─── DATA SECTION
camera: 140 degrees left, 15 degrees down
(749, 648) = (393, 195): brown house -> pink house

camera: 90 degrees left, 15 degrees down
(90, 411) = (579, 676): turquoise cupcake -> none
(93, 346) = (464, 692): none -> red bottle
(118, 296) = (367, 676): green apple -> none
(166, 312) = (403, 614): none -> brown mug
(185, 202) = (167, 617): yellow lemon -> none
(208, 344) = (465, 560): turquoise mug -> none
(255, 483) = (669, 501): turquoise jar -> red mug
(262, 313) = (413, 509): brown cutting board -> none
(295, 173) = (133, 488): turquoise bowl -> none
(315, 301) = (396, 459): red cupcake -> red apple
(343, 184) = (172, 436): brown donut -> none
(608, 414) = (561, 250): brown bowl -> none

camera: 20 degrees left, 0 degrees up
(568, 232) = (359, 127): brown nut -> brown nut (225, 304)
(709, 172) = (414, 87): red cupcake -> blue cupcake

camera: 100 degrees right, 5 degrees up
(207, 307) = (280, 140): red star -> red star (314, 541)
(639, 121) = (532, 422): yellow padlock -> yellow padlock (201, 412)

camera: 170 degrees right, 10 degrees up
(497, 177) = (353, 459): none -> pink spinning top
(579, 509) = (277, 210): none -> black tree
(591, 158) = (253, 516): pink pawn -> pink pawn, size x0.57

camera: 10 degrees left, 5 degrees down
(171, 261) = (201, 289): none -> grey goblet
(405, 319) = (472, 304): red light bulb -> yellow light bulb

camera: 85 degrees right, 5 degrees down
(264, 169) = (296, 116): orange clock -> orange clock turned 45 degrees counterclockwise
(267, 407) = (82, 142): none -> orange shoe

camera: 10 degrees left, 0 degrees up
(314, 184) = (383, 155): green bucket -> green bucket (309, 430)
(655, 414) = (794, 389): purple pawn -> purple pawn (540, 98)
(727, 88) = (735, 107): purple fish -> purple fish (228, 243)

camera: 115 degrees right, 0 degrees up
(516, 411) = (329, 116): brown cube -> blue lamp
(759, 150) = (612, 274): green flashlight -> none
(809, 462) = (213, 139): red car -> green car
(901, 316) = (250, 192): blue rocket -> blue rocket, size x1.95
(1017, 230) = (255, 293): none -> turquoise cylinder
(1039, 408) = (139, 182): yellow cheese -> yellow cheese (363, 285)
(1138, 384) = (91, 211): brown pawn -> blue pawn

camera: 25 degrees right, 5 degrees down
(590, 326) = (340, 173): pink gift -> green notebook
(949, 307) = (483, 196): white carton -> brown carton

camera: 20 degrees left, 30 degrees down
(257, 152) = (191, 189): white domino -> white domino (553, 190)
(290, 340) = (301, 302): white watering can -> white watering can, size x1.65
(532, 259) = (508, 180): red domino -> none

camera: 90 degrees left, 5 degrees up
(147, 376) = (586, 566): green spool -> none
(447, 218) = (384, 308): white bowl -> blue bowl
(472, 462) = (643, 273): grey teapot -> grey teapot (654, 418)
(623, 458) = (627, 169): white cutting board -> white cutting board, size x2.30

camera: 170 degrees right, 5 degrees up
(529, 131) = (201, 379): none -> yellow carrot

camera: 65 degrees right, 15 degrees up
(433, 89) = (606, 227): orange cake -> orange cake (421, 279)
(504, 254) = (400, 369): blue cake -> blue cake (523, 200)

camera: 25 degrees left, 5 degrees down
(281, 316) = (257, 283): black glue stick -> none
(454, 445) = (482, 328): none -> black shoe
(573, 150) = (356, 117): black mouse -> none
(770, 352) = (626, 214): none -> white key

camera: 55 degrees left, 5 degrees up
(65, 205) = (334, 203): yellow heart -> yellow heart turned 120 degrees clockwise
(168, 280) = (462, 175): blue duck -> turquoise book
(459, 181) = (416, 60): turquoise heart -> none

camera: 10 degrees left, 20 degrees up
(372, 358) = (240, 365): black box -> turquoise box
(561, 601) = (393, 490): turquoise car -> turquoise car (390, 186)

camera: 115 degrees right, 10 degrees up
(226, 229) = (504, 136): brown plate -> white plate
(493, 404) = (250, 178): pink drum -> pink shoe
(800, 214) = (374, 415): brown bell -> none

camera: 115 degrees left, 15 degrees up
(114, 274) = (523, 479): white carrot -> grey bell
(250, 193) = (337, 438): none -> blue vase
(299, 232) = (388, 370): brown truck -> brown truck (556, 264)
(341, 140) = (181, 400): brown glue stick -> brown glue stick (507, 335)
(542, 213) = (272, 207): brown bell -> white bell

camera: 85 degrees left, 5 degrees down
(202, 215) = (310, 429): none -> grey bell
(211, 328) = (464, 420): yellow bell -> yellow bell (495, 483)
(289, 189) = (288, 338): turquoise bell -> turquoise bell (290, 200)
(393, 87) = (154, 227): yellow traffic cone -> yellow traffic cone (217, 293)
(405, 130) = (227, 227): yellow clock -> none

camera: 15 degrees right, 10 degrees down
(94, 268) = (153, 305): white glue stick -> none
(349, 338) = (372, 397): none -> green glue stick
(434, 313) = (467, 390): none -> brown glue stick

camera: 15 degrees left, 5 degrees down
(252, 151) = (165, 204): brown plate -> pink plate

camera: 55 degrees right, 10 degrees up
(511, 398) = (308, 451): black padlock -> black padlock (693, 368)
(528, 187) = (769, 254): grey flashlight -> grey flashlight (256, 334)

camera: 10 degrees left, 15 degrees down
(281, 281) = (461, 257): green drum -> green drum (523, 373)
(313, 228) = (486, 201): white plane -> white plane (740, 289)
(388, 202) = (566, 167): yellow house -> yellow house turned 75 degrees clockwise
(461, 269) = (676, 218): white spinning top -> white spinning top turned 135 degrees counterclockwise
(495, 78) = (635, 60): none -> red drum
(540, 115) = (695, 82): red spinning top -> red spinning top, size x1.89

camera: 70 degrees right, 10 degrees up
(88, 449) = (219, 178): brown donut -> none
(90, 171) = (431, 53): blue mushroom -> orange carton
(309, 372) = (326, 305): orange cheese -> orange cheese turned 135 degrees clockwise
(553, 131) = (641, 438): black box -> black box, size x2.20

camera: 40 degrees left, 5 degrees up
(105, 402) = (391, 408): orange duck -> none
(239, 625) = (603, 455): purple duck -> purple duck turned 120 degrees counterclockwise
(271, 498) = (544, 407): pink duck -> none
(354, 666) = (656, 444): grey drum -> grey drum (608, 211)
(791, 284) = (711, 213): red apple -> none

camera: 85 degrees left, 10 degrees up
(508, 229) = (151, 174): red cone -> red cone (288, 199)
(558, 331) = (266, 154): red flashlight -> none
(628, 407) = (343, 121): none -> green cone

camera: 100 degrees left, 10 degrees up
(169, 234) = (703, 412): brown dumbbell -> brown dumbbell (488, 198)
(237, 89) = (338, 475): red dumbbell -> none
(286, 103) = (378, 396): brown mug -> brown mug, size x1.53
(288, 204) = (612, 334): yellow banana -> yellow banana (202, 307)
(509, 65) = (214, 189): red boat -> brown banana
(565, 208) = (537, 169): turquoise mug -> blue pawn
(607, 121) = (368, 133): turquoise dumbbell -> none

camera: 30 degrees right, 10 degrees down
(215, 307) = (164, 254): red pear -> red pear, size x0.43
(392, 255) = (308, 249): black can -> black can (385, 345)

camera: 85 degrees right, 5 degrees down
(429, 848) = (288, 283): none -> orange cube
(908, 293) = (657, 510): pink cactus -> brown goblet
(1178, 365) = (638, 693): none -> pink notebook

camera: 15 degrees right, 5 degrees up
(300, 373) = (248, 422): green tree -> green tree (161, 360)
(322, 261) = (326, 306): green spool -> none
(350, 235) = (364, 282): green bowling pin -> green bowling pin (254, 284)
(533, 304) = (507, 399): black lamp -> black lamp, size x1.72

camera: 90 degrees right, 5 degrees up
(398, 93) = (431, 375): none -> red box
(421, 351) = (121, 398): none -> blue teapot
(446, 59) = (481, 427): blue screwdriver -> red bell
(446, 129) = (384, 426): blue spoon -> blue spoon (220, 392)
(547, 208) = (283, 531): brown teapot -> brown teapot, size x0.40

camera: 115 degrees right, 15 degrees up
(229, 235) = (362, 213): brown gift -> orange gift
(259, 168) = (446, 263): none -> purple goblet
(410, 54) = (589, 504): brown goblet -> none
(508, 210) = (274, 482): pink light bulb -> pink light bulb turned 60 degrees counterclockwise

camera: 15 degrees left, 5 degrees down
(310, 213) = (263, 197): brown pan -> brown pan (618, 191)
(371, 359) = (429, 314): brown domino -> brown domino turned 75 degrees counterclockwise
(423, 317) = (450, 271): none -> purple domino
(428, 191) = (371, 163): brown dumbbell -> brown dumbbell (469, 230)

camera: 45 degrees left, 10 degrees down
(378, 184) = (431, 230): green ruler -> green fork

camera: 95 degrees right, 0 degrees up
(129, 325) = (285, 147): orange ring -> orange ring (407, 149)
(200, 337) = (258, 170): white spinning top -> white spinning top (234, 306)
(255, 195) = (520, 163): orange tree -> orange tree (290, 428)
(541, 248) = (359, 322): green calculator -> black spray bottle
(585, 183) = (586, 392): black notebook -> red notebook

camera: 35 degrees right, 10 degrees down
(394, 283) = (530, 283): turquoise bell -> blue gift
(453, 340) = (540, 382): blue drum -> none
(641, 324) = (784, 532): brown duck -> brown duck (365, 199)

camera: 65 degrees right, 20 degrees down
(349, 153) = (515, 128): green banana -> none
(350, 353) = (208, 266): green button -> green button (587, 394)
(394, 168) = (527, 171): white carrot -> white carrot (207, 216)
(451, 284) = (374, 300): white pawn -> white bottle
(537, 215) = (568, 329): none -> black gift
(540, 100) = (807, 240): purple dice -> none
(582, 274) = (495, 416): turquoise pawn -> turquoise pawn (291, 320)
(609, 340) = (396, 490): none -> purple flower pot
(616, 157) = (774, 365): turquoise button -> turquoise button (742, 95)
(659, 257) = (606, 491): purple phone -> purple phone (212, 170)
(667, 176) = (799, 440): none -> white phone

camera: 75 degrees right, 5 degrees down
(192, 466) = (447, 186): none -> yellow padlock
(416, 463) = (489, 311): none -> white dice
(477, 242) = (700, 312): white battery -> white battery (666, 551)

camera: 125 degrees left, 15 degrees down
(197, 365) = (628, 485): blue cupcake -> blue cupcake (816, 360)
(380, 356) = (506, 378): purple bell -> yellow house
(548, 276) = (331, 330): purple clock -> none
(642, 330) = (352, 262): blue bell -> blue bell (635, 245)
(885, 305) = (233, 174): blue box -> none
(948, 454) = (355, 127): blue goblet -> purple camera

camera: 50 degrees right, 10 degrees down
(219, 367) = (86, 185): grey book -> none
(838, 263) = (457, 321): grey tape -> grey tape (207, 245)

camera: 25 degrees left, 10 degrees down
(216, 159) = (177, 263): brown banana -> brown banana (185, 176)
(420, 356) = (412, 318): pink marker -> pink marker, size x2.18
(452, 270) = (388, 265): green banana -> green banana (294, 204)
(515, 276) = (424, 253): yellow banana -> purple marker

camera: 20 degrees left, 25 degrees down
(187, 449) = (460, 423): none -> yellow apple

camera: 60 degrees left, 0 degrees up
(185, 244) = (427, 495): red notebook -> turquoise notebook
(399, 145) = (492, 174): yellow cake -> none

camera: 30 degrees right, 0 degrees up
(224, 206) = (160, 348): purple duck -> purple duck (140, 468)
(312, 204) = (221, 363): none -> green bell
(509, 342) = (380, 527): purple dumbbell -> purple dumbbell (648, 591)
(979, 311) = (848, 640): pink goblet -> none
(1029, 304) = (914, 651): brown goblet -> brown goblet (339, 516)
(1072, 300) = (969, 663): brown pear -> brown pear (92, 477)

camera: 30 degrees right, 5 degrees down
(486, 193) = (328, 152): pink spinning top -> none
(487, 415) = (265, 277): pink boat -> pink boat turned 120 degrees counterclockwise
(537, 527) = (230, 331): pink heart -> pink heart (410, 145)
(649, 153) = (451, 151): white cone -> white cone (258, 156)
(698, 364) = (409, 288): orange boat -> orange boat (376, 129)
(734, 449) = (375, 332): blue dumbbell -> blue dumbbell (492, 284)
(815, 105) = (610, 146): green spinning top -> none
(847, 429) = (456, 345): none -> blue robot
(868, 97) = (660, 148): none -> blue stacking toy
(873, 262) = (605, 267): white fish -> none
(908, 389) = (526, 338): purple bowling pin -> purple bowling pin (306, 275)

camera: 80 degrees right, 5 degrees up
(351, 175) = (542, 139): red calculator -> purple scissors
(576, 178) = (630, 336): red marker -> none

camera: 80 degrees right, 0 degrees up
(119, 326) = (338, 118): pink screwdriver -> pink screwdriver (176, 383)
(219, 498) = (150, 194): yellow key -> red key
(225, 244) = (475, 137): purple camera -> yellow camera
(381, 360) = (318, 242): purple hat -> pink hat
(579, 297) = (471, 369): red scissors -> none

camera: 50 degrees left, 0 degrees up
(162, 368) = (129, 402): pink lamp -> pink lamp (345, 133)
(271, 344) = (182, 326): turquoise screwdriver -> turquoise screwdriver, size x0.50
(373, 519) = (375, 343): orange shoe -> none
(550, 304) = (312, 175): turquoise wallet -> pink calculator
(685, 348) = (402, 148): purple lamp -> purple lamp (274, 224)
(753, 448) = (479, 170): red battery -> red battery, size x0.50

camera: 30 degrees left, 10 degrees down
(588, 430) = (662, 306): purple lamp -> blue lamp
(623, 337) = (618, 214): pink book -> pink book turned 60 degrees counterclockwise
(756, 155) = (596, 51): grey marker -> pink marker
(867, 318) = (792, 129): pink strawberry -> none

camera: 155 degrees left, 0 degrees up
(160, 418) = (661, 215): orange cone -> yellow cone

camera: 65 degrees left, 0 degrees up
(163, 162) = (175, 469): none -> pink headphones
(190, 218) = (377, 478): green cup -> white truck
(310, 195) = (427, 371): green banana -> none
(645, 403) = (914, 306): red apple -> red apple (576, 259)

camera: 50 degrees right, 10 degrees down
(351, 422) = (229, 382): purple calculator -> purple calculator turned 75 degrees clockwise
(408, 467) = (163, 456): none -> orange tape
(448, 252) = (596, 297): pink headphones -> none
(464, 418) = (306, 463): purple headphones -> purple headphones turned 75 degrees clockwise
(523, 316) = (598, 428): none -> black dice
──────
State in a single number how many lines in the data include the word "padlock".

(TASK SOLUTION) 3